### Recorded information

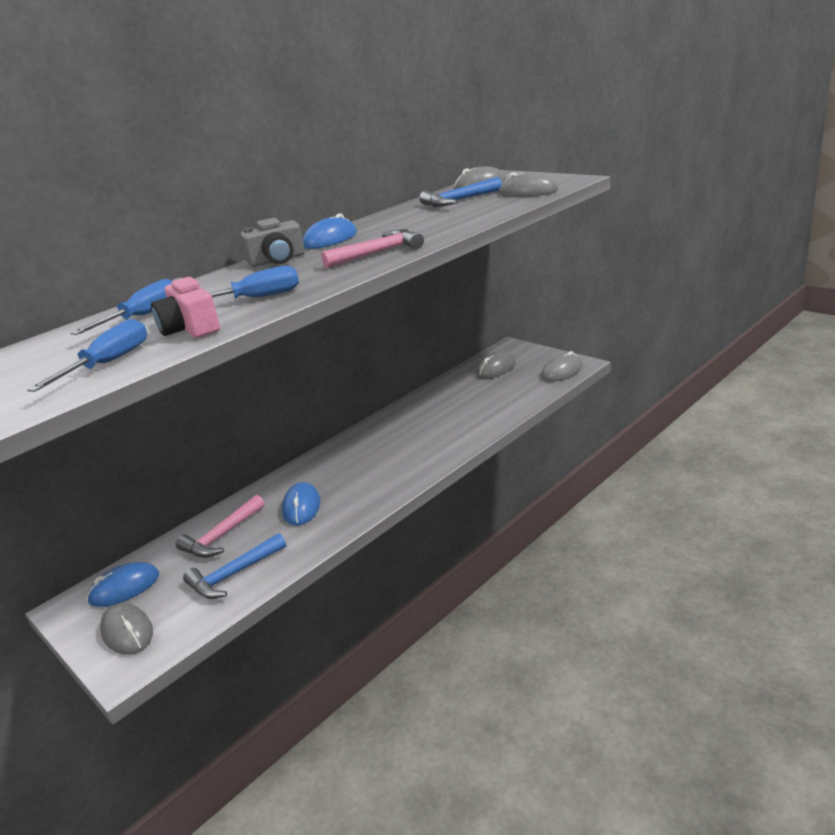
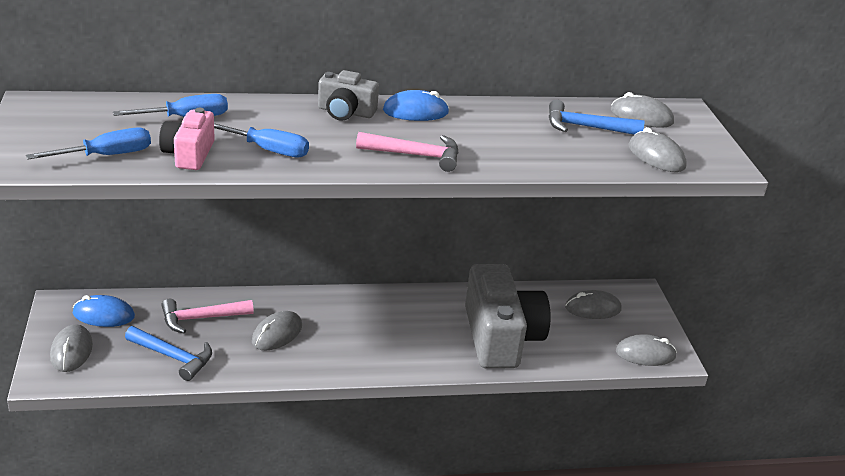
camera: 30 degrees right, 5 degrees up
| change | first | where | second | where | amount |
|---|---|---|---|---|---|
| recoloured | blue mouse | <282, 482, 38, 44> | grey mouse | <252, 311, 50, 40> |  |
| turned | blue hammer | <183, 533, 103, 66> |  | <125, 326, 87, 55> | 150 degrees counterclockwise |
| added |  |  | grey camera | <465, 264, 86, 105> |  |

######

■ Exercise prompt ■
Copy out all the records exactly, excluding pictures.

■ Solution for this problem ■
camera: 30 degrees right, 5 degrees up
| change | first | where | second | where | amount |
|---|---|---|---|---|---|
| recoloured | blue mouse | <282, 482, 38, 44> | grey mouse | <252, 311, 50, 40> |  |
| turned | blue hammer | <183, 533, 103, 66> |  | <125, 326, 87, 55> | 150 degrees counterclockwise |
| added |  |  | grey camera | <465, 264, 86, 105> |  |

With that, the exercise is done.